Exercise brief »
Scan the records below and say how many lines include the word "none", giving no other text.

----------

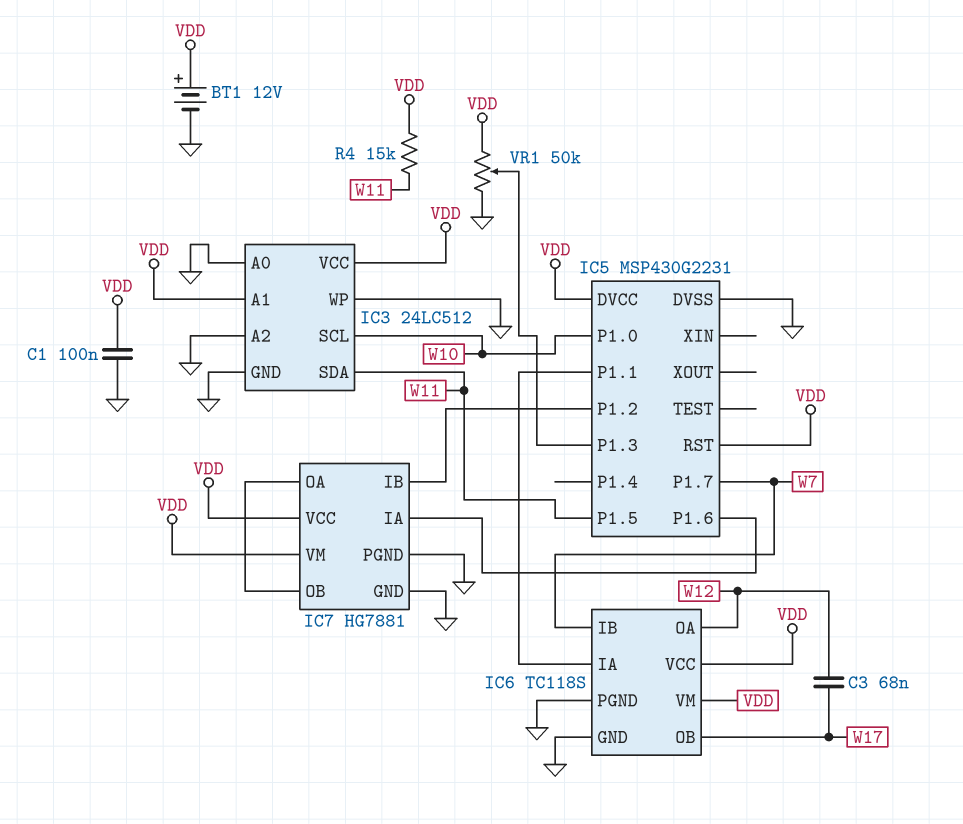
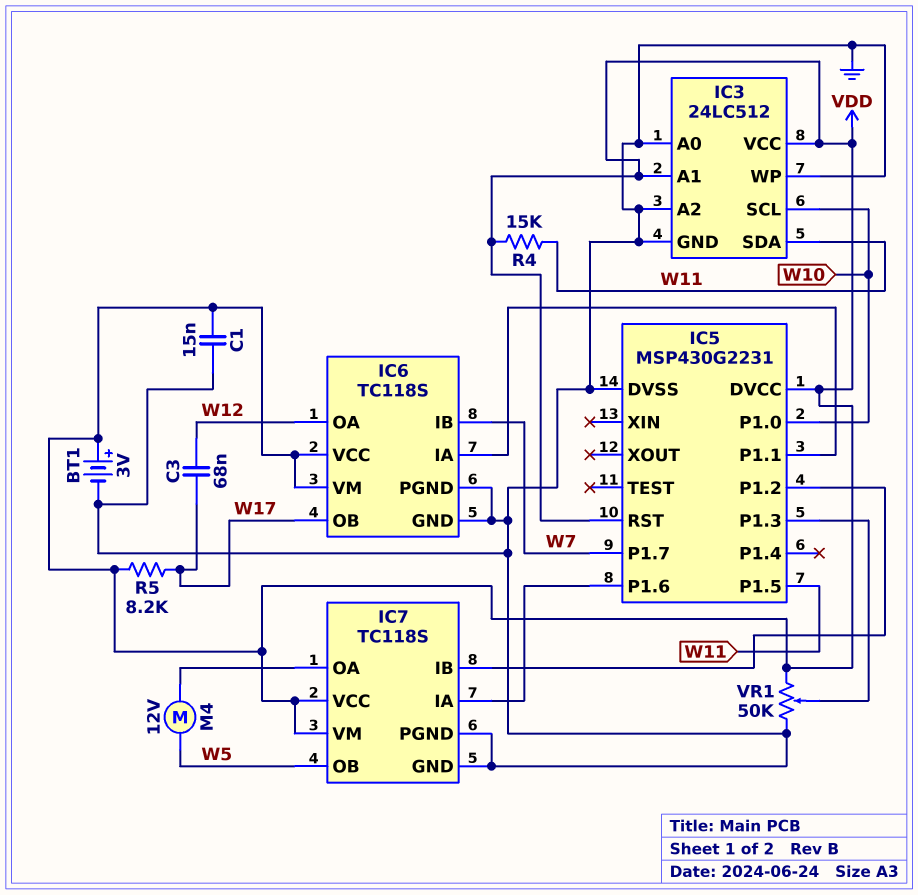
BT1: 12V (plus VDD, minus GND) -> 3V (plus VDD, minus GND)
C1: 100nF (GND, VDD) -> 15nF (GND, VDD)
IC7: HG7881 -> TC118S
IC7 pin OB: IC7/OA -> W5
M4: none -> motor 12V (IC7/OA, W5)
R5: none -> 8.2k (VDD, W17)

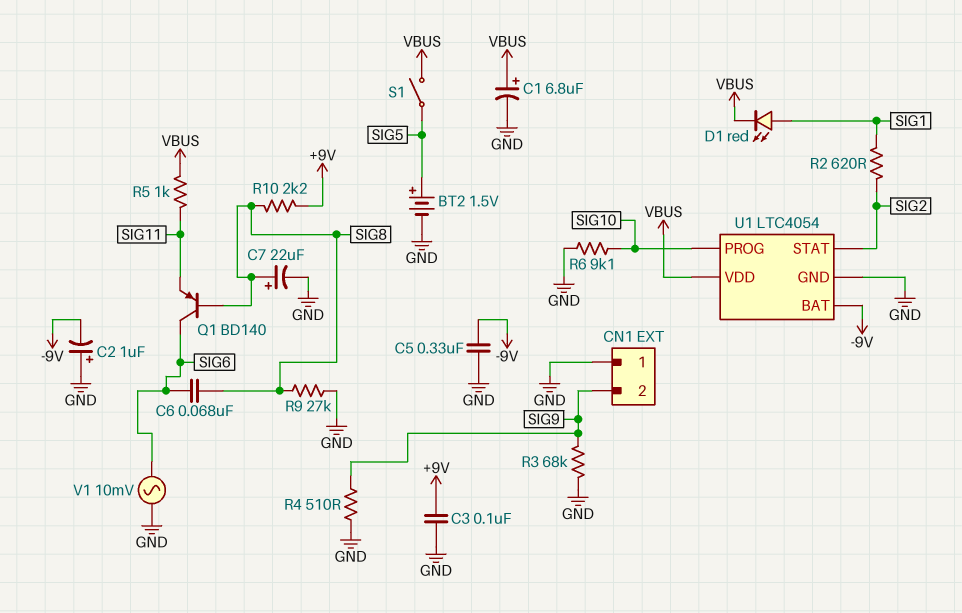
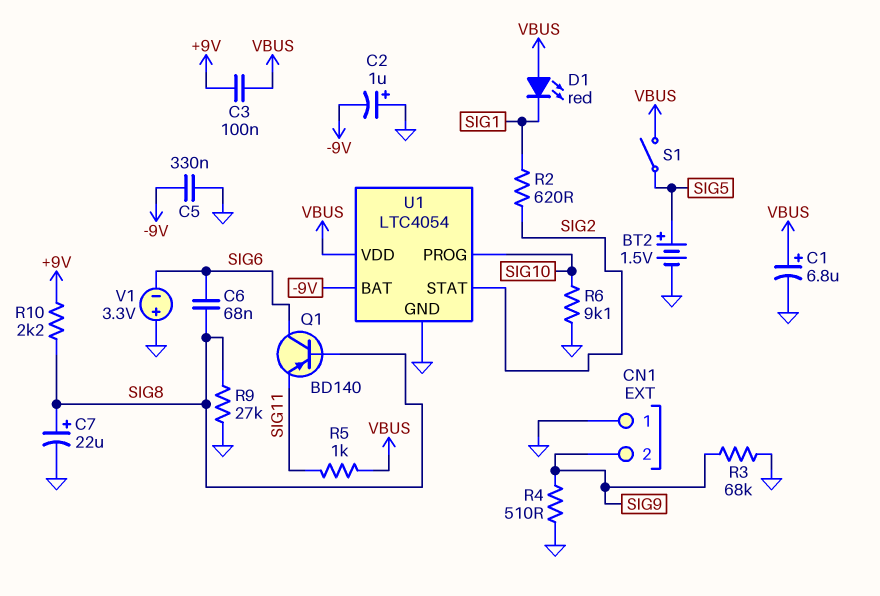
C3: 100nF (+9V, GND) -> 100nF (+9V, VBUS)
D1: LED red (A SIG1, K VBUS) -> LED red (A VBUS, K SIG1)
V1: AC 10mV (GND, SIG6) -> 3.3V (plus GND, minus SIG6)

----------

Response area »
2